_Try it_
Below are records; transcribe only the line with "Q1: NMOS IRLZ44N" and those after it, through the last line, without any change.

[Revision comparison data]
= Beginning of Section =
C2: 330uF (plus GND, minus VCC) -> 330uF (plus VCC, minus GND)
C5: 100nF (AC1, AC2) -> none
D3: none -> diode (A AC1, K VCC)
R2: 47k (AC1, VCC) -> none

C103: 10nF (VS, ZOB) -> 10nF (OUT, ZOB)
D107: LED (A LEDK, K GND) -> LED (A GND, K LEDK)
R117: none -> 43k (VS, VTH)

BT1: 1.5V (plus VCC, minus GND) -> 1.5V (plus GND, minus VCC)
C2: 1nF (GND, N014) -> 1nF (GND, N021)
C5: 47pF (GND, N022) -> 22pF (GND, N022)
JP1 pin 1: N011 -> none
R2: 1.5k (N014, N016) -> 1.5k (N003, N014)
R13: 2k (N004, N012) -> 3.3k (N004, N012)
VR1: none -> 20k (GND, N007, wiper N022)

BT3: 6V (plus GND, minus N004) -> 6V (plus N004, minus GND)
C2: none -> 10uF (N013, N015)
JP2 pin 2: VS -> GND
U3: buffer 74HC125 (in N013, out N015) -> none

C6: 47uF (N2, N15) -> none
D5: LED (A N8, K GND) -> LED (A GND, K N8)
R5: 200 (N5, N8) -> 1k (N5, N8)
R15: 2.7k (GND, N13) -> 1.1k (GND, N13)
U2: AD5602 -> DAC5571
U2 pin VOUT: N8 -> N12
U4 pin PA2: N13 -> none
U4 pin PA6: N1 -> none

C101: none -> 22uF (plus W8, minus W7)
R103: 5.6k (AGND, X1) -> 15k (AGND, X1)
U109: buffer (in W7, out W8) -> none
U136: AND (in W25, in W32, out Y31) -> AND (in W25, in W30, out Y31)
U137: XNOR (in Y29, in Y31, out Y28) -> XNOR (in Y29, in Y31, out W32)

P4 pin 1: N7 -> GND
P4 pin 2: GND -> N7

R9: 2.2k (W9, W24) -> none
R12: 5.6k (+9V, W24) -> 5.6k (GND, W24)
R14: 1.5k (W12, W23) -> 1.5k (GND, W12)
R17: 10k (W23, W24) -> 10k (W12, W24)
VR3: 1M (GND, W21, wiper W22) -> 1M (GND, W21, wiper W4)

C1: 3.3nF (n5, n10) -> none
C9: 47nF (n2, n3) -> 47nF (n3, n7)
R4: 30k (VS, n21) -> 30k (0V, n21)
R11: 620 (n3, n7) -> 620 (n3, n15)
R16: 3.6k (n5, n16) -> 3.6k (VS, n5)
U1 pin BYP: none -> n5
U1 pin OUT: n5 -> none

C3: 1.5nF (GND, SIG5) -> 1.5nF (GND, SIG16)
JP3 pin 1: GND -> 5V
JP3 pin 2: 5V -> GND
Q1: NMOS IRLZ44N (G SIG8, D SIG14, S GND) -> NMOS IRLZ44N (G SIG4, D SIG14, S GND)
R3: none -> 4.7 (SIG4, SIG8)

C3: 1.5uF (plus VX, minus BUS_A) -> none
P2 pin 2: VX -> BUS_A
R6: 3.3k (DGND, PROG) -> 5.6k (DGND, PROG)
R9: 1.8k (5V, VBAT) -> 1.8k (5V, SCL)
= End of Section =
_Task result_
Q1: NMOS IRLZ44N (G SIG8, D SIG14, S GND) -> NMOS IRLZ44N (G SIG4, D SIG14, S GND)
R3: none -> 4.7 (SIG4, SIG8)

C3: 1.5uF (plus VX, minus BUS_A) -> none
P2 pin 2: VX -> BUS_A
R6: 3.3k (DGND, PROG) -> 5.6k (DGND, PROG)
R9: 1.8k (5V, VBAT) -> 1.8k (5V, SCL)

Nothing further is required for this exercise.